WHAT THE TASK REQUIRES: Lay out the items from the line containing "Trace the roads" through the line containing "road 2 (track): [(441,0),(511,408)]" as a Markdown table with the columns Row and Line, skipping any blank lines.

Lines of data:
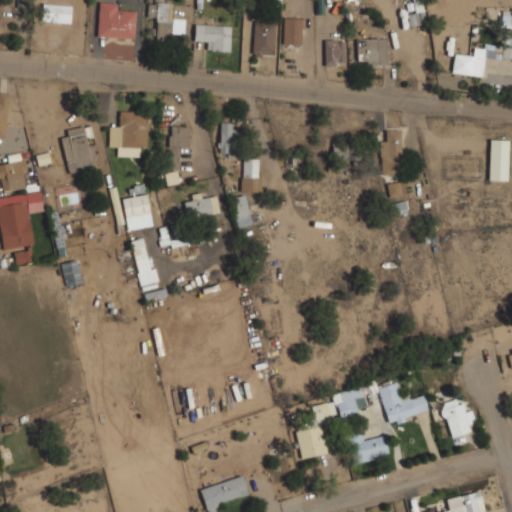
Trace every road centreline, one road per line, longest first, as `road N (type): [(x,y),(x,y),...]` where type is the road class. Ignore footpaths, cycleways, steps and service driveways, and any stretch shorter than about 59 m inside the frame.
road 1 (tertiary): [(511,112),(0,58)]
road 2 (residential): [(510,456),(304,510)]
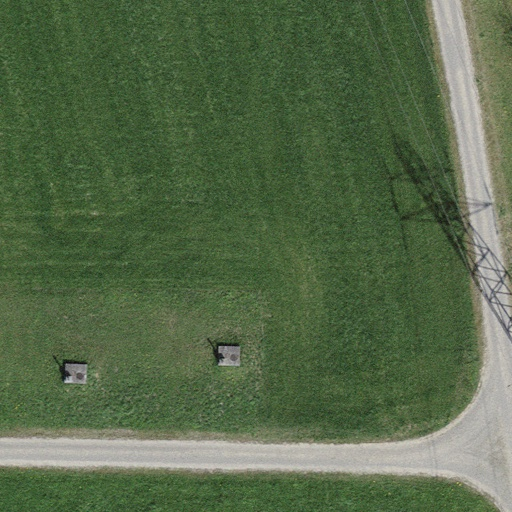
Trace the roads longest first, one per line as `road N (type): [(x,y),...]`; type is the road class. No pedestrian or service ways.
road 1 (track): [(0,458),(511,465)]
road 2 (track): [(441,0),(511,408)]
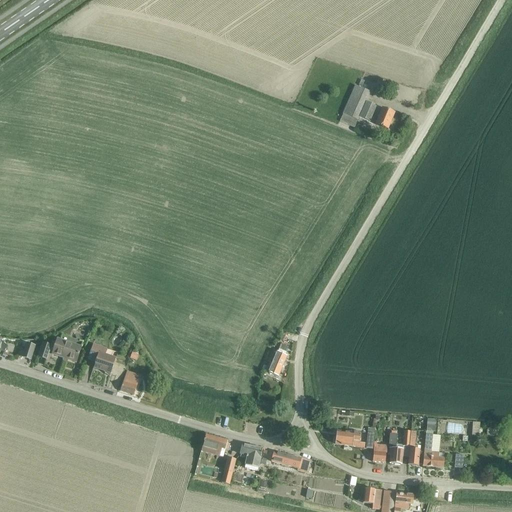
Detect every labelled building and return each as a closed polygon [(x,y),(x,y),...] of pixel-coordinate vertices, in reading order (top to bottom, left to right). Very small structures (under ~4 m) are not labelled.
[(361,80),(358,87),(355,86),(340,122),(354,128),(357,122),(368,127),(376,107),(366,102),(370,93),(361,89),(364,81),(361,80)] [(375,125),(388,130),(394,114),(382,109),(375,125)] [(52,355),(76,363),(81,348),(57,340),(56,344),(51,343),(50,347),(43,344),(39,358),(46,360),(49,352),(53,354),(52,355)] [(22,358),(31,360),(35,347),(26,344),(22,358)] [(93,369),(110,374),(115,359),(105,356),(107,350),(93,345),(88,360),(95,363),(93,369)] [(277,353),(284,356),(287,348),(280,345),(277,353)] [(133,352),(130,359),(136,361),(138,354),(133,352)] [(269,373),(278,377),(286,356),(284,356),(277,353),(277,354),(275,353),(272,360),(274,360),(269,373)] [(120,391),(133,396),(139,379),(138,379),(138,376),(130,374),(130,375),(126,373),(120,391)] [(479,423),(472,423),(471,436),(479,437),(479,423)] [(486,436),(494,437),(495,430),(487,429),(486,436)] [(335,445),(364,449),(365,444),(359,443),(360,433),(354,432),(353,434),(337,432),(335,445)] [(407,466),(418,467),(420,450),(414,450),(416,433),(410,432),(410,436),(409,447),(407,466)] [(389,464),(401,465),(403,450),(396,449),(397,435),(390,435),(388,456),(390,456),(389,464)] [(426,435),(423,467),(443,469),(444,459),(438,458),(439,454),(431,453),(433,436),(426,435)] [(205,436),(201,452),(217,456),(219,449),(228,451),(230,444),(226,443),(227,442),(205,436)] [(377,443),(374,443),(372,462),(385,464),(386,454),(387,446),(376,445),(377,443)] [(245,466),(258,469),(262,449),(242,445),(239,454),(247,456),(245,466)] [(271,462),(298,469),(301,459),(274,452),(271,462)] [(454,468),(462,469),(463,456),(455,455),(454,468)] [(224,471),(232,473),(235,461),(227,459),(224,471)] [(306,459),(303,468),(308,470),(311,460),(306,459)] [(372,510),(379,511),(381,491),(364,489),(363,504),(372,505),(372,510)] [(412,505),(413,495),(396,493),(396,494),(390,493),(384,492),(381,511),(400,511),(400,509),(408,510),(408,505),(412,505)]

OUTPUT FOR THIS EXERCISE:
| Row | Line |
|---|---|
| 1 | Trace the roads longest first, one per line as `road N (type): [(x,y),...]`; type is the road class. No pedestrian or service ways. |
| 2 | road 1 (track): [(0,458),(511,465)] |
| 3 | road 2 (track): [(441,0),(511,408)] |